- _INSTRUCTIONS FOR THE TASK_: Count lines holding the string "spinning" in the data that follows. Reply with one number only.

- _TASK DATA_:
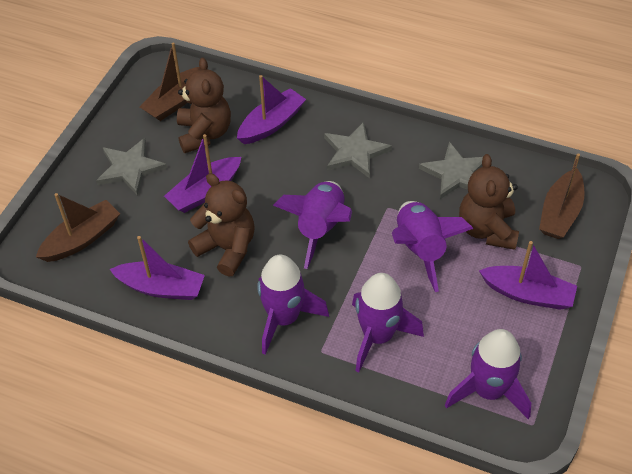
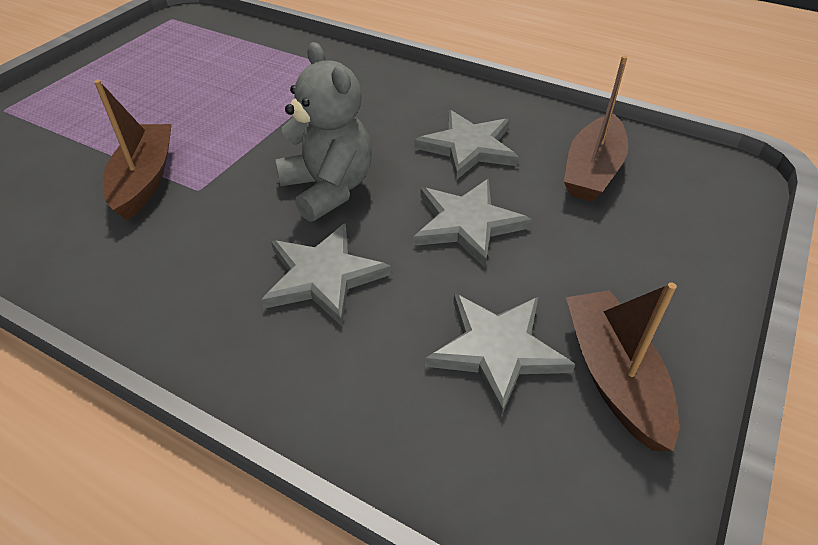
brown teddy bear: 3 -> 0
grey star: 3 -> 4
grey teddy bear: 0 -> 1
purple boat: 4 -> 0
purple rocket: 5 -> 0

---

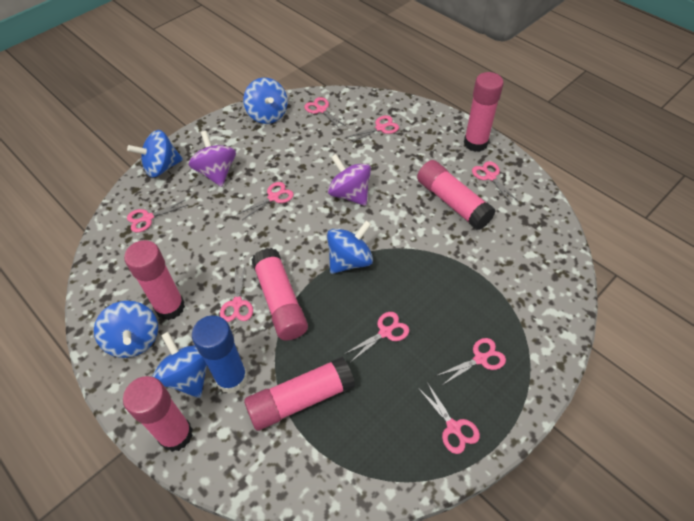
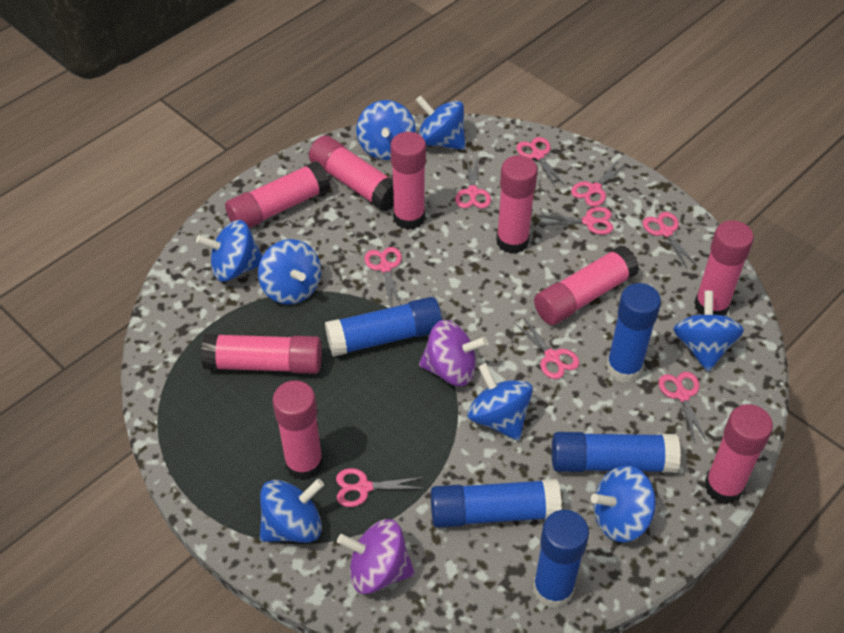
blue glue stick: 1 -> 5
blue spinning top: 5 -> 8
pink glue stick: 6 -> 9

--

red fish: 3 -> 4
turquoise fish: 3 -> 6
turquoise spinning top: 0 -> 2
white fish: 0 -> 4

- _RESPONSE BELOW_: 2